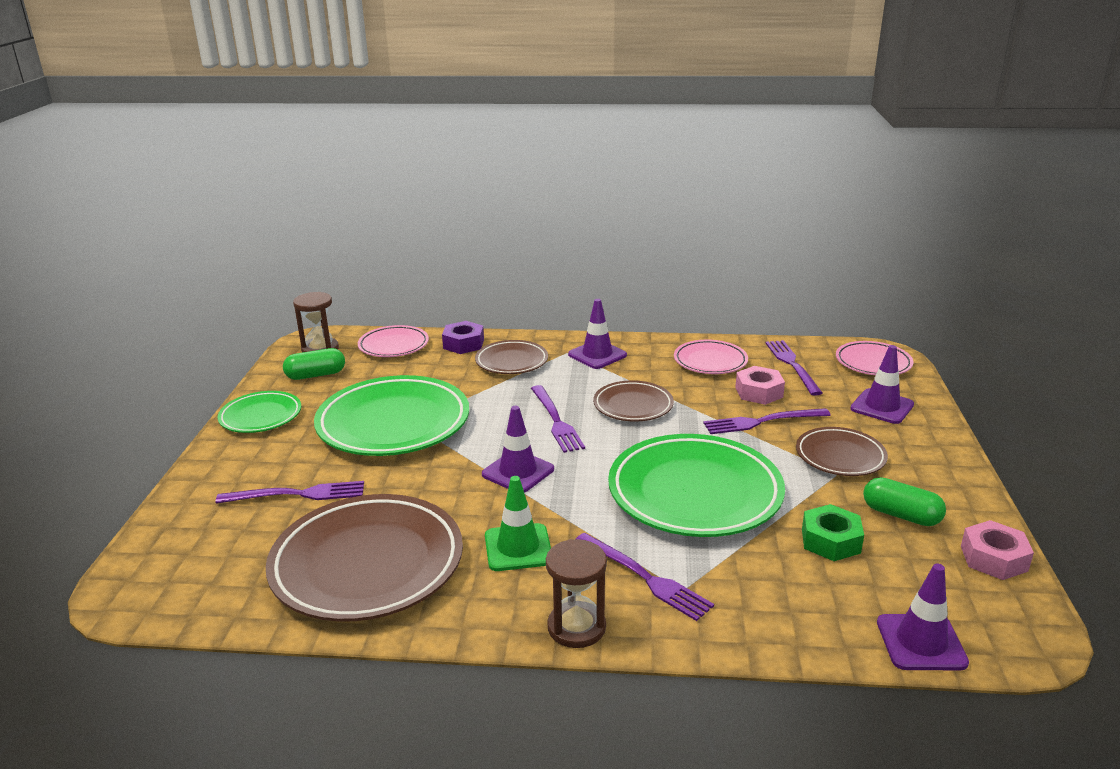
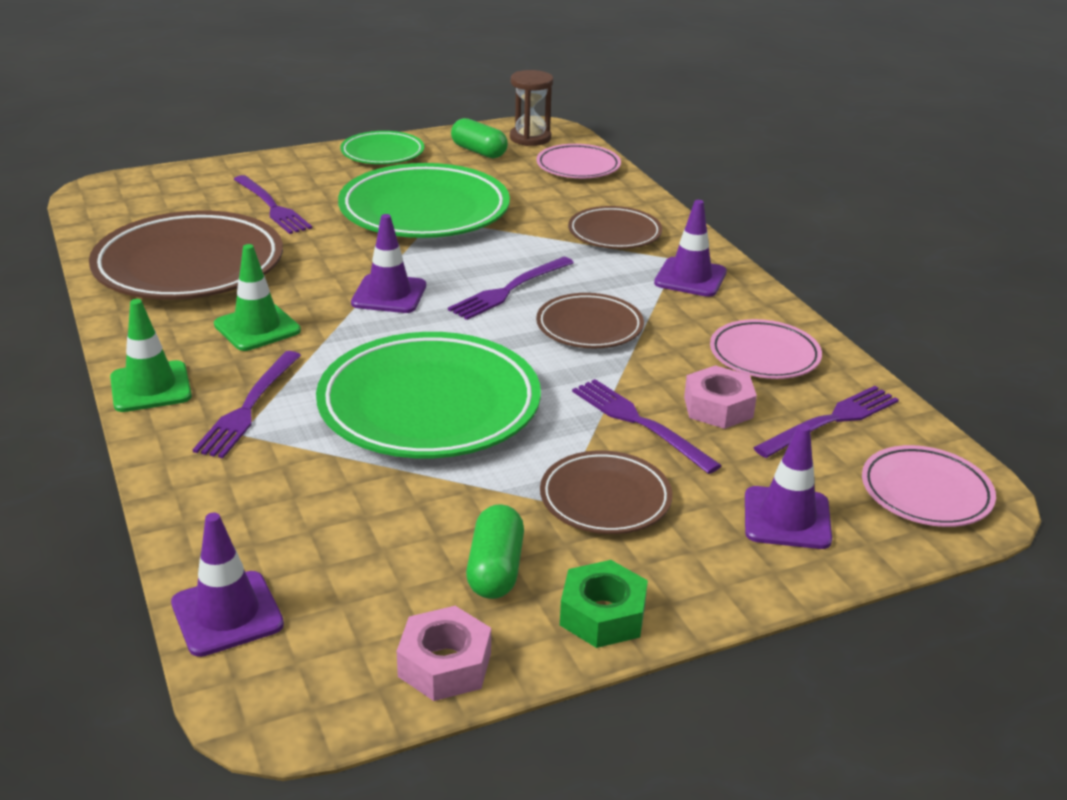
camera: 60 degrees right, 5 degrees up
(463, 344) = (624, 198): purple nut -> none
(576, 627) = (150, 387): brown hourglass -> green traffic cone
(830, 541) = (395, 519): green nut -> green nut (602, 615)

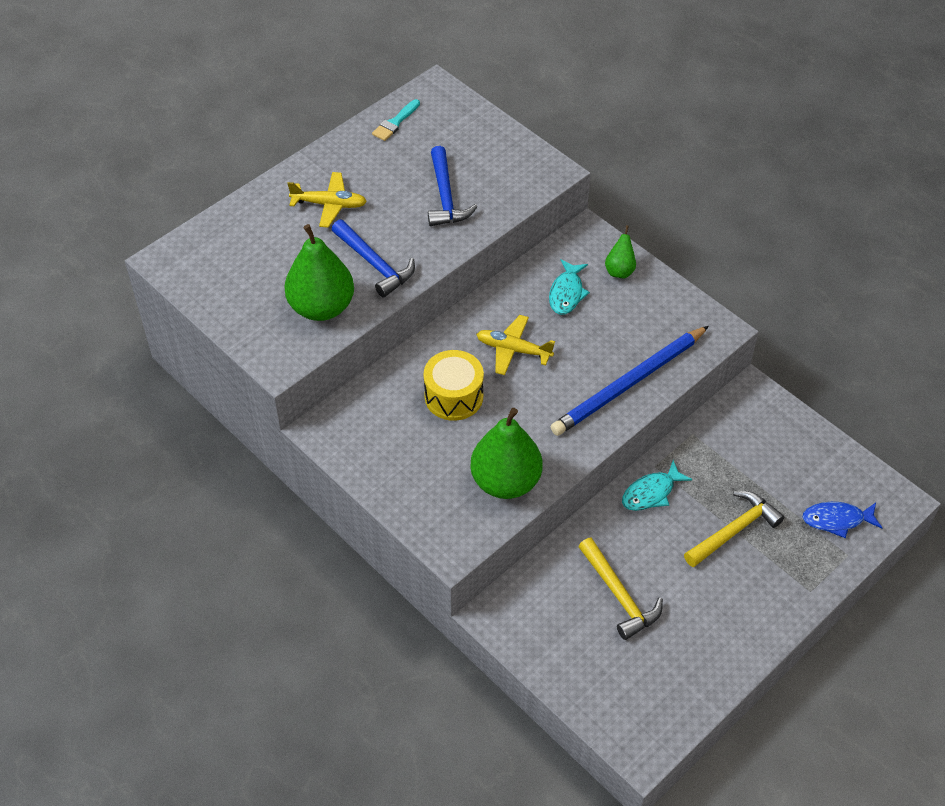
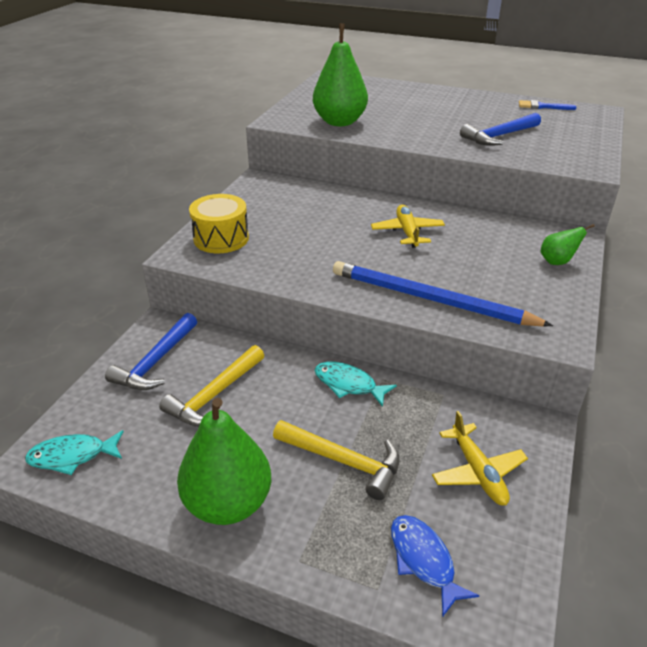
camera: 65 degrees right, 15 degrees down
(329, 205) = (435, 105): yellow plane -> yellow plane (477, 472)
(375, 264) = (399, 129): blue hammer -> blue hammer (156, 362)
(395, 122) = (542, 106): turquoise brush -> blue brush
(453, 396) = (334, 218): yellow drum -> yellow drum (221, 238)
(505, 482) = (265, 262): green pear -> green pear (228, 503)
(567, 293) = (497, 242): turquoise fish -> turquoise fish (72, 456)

What the task asks: Filter the records above and copy every line that contains the word "degrees".

Written reply:
camera: 60 degrees right, 5 degrees up
camera: 65 degrees right, 15 degrees down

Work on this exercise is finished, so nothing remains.